Exercise details — Leave out the pictures, and retype the remaining data exactly.

Given records —
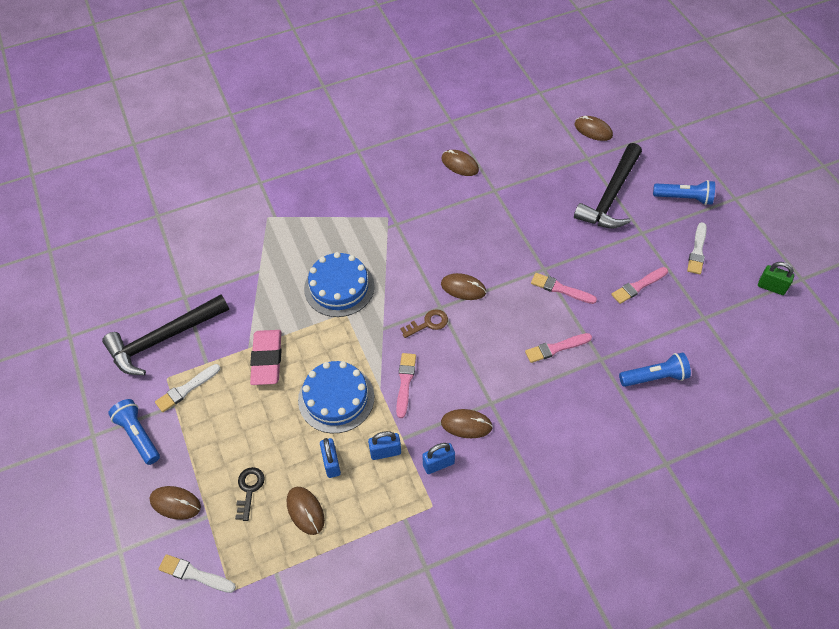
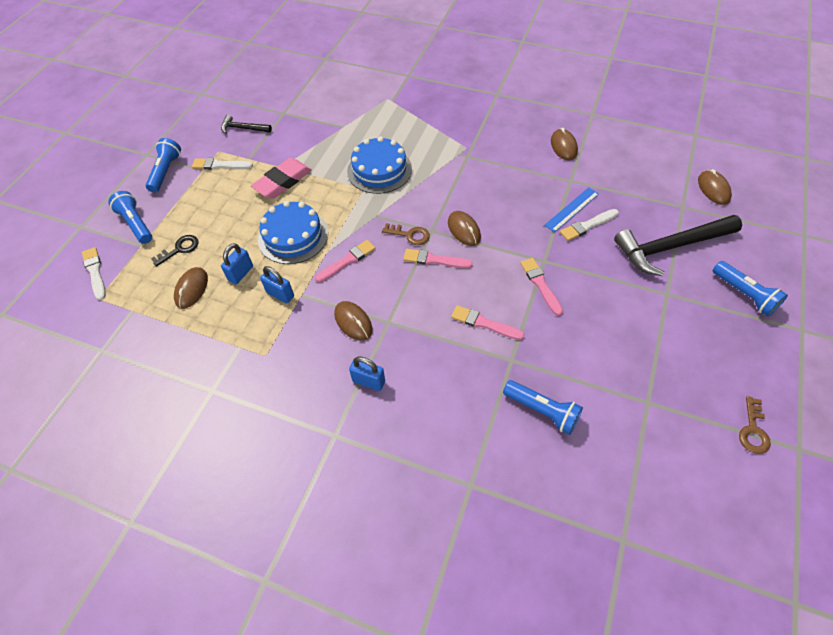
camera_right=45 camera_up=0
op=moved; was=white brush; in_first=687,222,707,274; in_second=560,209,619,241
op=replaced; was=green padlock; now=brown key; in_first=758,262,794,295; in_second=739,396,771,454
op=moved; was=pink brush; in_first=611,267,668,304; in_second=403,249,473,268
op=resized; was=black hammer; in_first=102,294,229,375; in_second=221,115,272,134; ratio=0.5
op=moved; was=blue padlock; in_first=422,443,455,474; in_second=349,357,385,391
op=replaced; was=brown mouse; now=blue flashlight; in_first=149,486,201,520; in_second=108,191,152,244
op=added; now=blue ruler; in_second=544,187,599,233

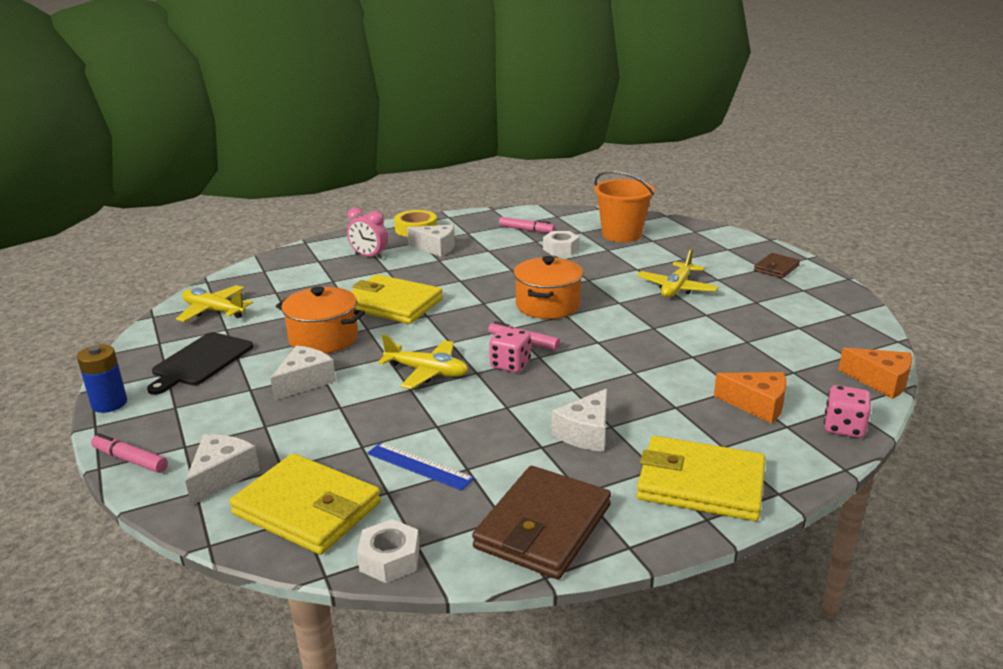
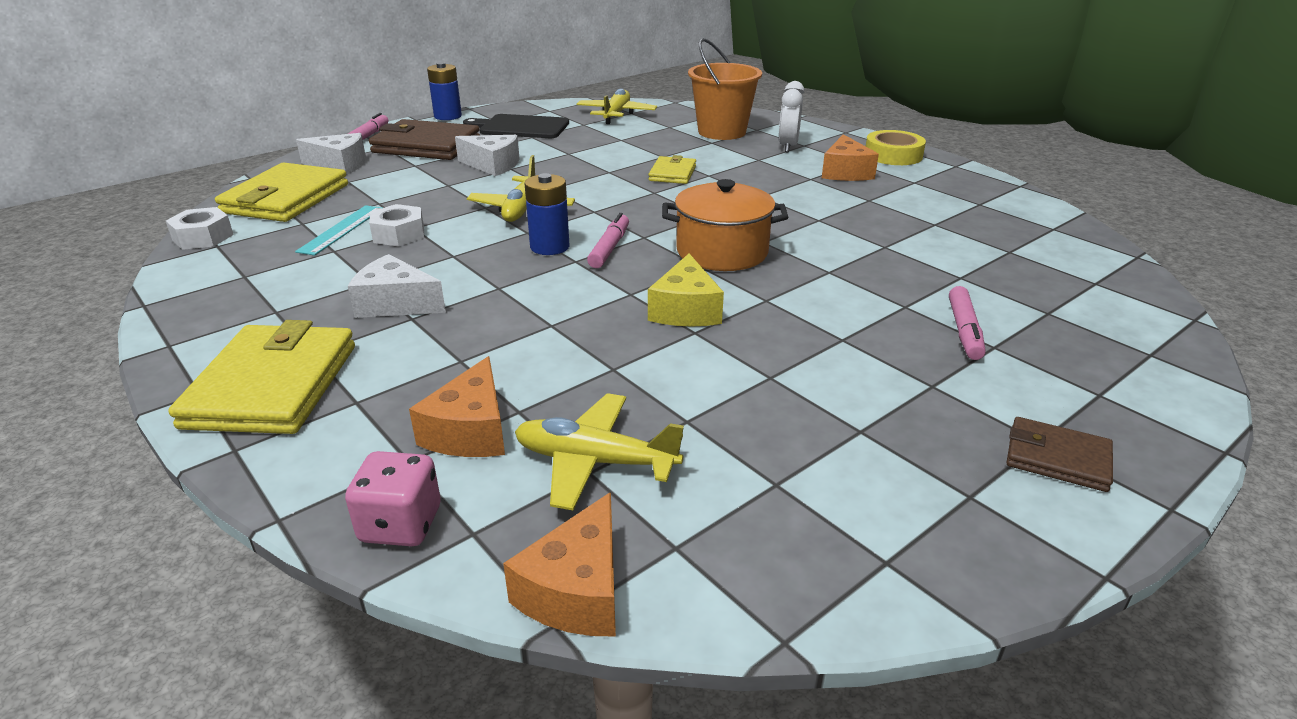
camera_right=75 camera_up=5
op=moved; was=orange bucket; in_first=594,171,655,242; in_second=688,38,762,140
op=recoloured; was=pink clock; now=white clock; in_first=347,207,388,259; in_second=779,81,805,152
op=moved; was=pink marker; in_first=499,217,555,233; in_second=949,286,986,360
op=recoloured; was=white cheese; now=orange cheese; in_first=407,225,455,257; in_second=822,134,879,181
op=moved; was=white nut; in_first=543,231,579,256; in_second=369,204,424,247
op=moved; was=yellow plane; in_first=637,248,718,298; in_second=515,393,684,510
op=resized; was=yellow wallet; in_first=350,274,443,324; in_second=649,155,696,184; ratio=0.53
op=removed; was=orange pot; in_first=276,287,365,354
op=replaced; was=pink dice; now=blue battery; in_first=489,327,531,373; in_second=525,173,570,255
op=recoloured; was=blue ruler; now=turquoise ruler; in_first=367,442,475,491; in_second=295,205,381,256
op=moved; was=brown wallet; in_first=472,466,611,579; in_second=369,119,480,160
op=added; now=yellow cheese; in_second=648,253,724,327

Response to the exercise —
camera_right=45 camera_up=0
op=moved; was=white brush; in_first=687,222,707,274; in_second=560,209,619,241
op=replaced; was=green padlock; now=brown key; in_first=758,262,794,295; in_second=739,396,771,454
op=moved; was=pink brush; in_first=611,267,668,304; in_second=403,249,473,268
op=resized; was=black hammer; in_first=102,294,229,375; in_second=221,115,272,134; ratio=0.5
op=moved; was=blue padlock; in_first=422,443,455,474; in_second=349,357,385,391
op=replaced; was=brown mouse; now=blue flashlight; in_first=149,486,201,520; in_second=108,191,152,244
op=added; now=blue ruler; in_second=544,187,599,233

camera_right=75 camera_up=5
op=moved; was=orange bucket; in_first=594,171,655,242; in_second=688,38,762,140
op=recoloured; was=pink clock; now=white clock; in_first=347,207,388,259; in_second=779,81,805,152
op=moved; was=pink marker; in_first=499,217,555,233; in_second=949,286,986,360
op=recoloured; was=white cheese; now=orange cheese; in_first=407,225,455,257; in_second=822,134,879,181
op=moved; was=white nut; in_first=543,231,579,256; in_second=369,204,424,247
op=moved; was=yellow plane; in_first=637,248,718,298; in_second=515,393,684,510
op=resized; was=yellow wallet; in_first=350,274,443,324; in_second=649,155,696,184; ratio=0.53
op=removed; was=orange pot; in_first=276,287,365,354
op=replaced; was=pink dice; now=blue battery; in_first=489,327,531,373; in_second=525,173,570,255
op=recoloured; was=blue ruler; now=turquoise ruler; in_first=367,442,475,491; in_second=295,205,381,256
op=moved; was=brown wallet; in_first=472,466,611,579; in_second=369,119,480,160
op=added; now=yellow cheese; in_second=648,253,724,327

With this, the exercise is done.